- [Data extracts]
-- Opening Marker --

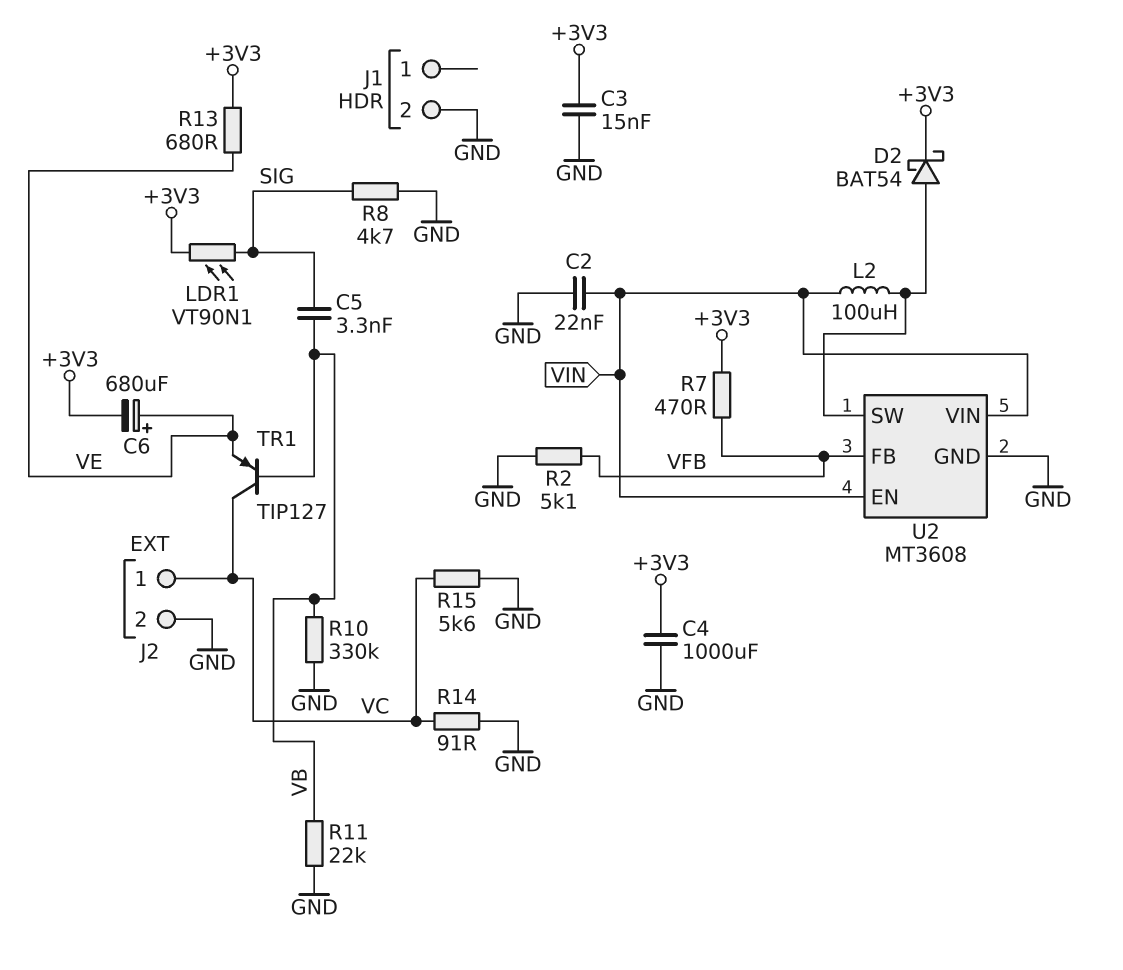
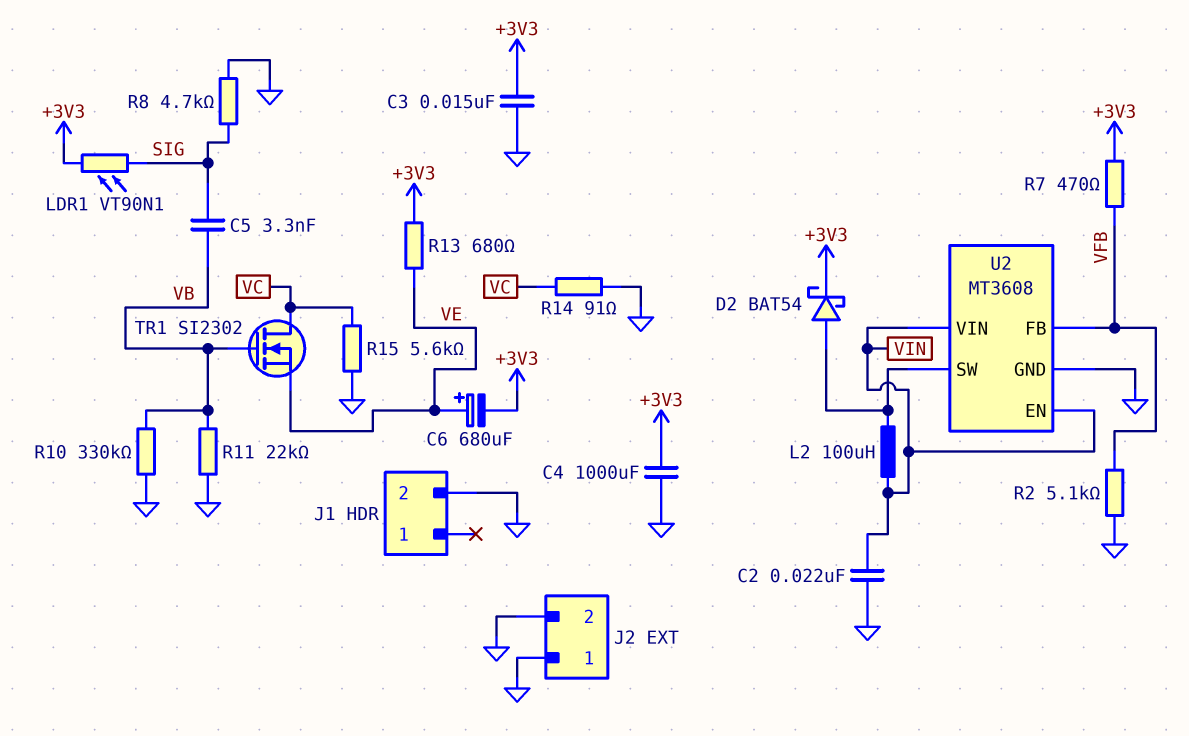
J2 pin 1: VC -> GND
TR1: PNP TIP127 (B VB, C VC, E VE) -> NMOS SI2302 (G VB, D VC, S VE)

-- Closing Marker --
-- Opening Marker --

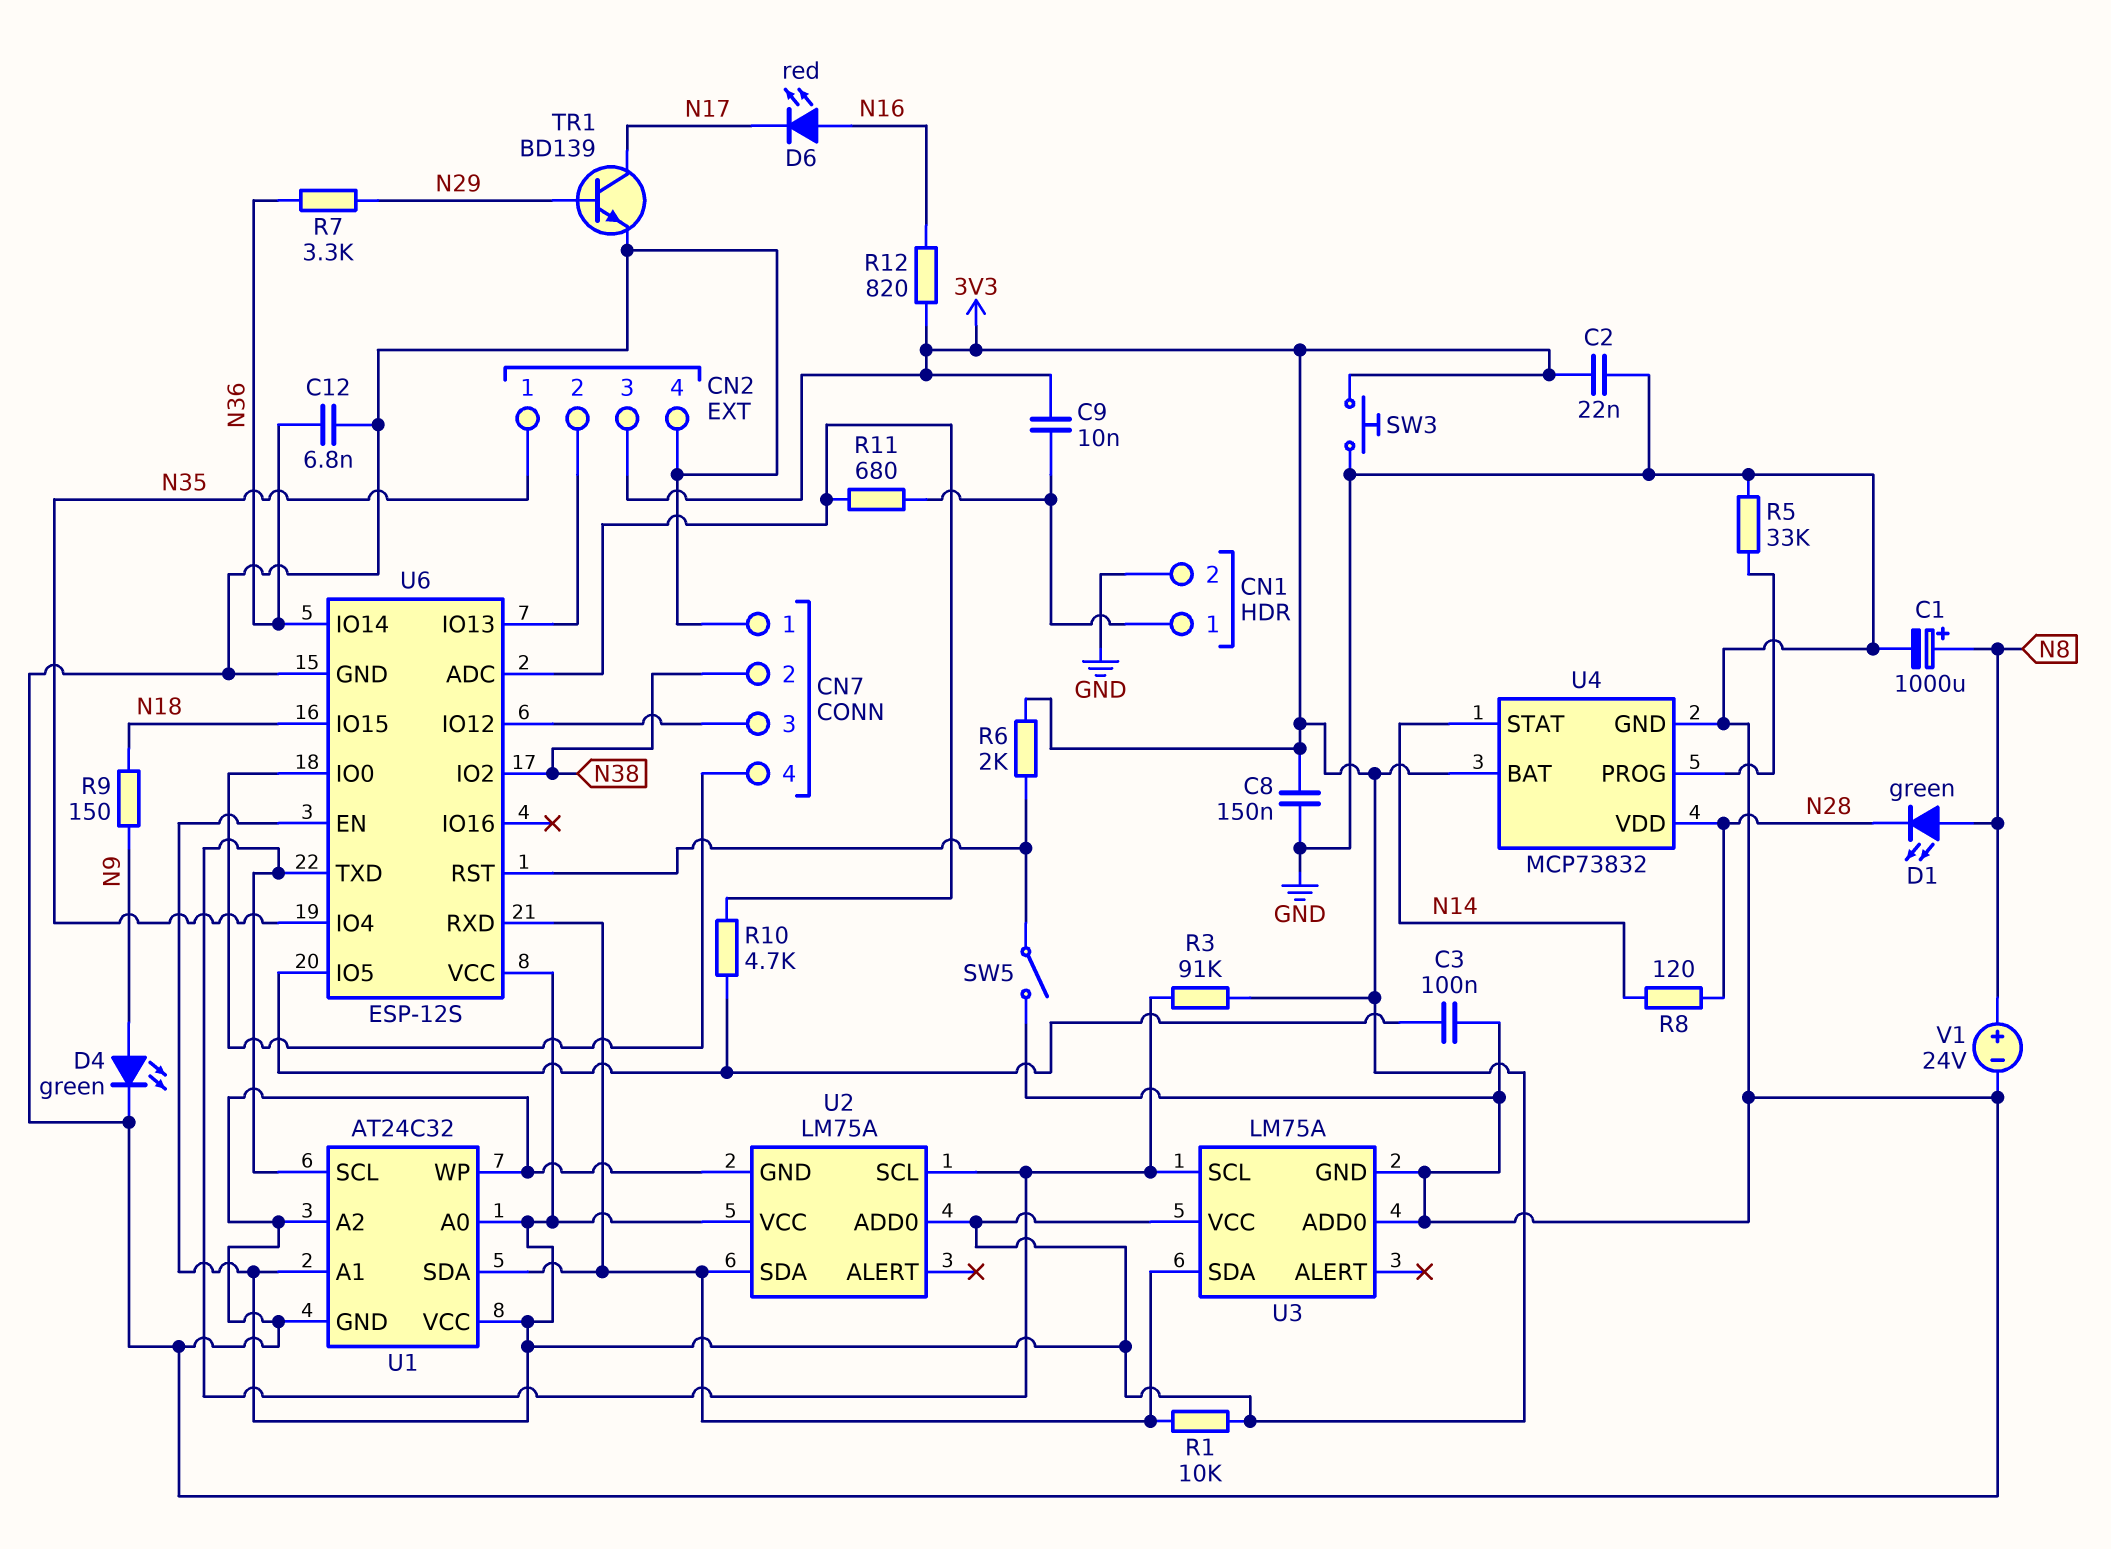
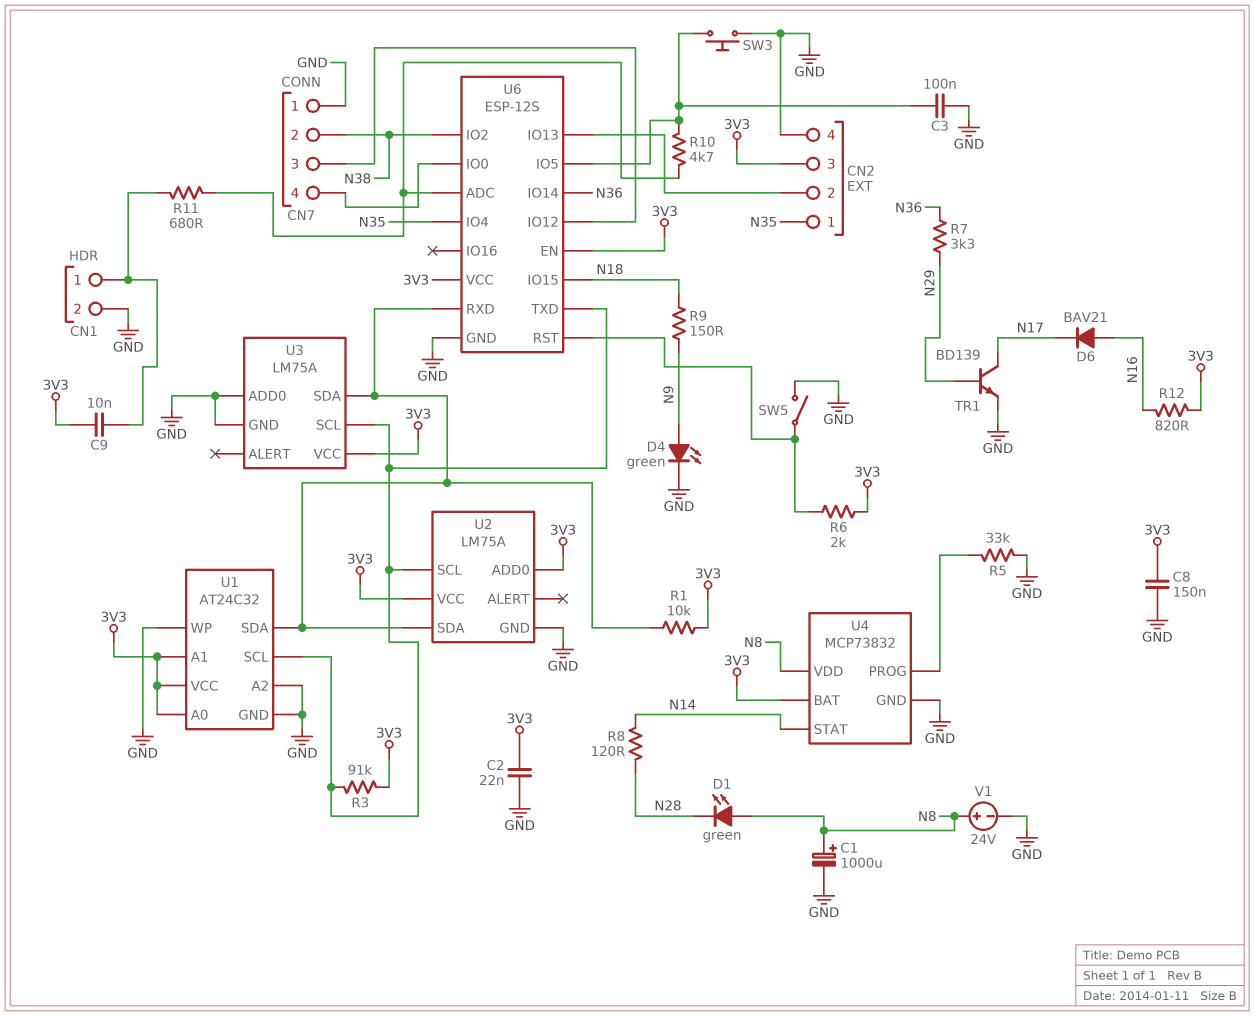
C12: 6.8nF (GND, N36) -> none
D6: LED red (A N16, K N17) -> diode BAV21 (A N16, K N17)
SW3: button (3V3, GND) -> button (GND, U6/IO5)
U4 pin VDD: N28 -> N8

-- Closing Marker --

- [To do]
Using the entries above, return exactly the lines from the line with "C12: 6.8nF (GND, N36) -> none" to the line with "U4 pin VDD: N28 -> N8", counting both of those lines.

- [Response]
C12: 6.8nF (GND, N36) -> none
D6: LED red (A N16, K N17) -> diode BAV21 (A N16, K N17)
SW3: button (3V3, GND) -> button (GND, U6/IO5)
U4 pin VDD: N28 -> N8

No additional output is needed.